- Opening Delimiter -

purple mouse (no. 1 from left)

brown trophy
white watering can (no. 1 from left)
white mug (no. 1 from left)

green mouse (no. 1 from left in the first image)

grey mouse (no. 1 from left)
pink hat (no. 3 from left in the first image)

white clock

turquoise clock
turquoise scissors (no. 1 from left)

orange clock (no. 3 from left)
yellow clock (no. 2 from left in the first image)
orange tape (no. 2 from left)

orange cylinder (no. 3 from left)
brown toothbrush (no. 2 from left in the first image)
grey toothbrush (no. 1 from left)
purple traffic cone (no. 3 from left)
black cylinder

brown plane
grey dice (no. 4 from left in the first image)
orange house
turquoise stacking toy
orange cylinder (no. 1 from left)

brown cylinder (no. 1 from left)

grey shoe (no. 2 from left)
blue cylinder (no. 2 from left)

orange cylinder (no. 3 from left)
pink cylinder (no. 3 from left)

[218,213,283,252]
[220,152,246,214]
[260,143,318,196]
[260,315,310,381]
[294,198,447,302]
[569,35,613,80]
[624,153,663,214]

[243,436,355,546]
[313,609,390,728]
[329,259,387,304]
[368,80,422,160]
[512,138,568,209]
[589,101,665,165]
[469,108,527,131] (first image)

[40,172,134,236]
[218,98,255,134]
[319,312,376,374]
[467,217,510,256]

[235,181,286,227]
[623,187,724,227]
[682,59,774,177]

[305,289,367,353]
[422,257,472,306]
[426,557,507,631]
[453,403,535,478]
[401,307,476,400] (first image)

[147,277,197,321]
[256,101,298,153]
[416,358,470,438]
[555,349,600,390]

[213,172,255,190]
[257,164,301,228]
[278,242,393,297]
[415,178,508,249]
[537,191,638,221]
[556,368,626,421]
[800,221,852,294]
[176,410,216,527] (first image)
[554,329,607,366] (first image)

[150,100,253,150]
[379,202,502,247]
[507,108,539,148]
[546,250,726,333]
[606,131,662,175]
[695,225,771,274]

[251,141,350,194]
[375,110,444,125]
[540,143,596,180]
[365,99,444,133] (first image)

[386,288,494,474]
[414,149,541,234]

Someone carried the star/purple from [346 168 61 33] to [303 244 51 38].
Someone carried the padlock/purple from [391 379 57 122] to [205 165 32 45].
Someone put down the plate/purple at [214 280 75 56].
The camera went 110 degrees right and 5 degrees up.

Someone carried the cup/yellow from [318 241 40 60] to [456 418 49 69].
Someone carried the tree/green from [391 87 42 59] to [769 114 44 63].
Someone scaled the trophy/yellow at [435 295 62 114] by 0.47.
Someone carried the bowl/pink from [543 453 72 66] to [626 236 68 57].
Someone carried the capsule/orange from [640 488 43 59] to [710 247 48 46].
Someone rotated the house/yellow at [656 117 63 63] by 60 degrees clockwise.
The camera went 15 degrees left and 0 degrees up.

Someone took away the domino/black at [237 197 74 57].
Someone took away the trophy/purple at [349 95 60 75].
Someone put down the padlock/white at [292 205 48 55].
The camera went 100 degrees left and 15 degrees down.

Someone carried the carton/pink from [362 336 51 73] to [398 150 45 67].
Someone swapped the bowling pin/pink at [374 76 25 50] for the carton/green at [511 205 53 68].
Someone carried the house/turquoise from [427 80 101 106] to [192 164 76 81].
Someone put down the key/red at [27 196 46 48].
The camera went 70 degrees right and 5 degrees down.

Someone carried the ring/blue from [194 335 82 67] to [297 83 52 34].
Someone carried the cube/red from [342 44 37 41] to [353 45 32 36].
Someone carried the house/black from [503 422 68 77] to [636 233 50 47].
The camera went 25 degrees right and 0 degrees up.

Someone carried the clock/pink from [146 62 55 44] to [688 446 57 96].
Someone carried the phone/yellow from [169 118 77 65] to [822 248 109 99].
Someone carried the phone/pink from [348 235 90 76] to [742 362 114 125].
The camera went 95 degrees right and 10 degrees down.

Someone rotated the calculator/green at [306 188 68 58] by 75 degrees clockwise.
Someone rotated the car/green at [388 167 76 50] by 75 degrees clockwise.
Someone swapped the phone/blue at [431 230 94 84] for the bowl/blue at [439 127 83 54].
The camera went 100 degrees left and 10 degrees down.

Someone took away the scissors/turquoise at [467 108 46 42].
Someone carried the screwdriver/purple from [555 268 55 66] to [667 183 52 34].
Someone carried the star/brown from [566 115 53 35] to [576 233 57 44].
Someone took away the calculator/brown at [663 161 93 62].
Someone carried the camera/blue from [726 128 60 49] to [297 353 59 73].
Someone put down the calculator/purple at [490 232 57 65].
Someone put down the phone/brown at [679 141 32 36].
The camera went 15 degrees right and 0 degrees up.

- Closing Delimiter -

EXERCISE DIRECTIONS ::
Look through the data above and report every line in which "star" appears.

REPLY ::
Someone carried the star/purple from [346 168 61 33] to [303 244 51 38].
Someone carried the star/brown from [566 115 53 35] to [576 233 57 44].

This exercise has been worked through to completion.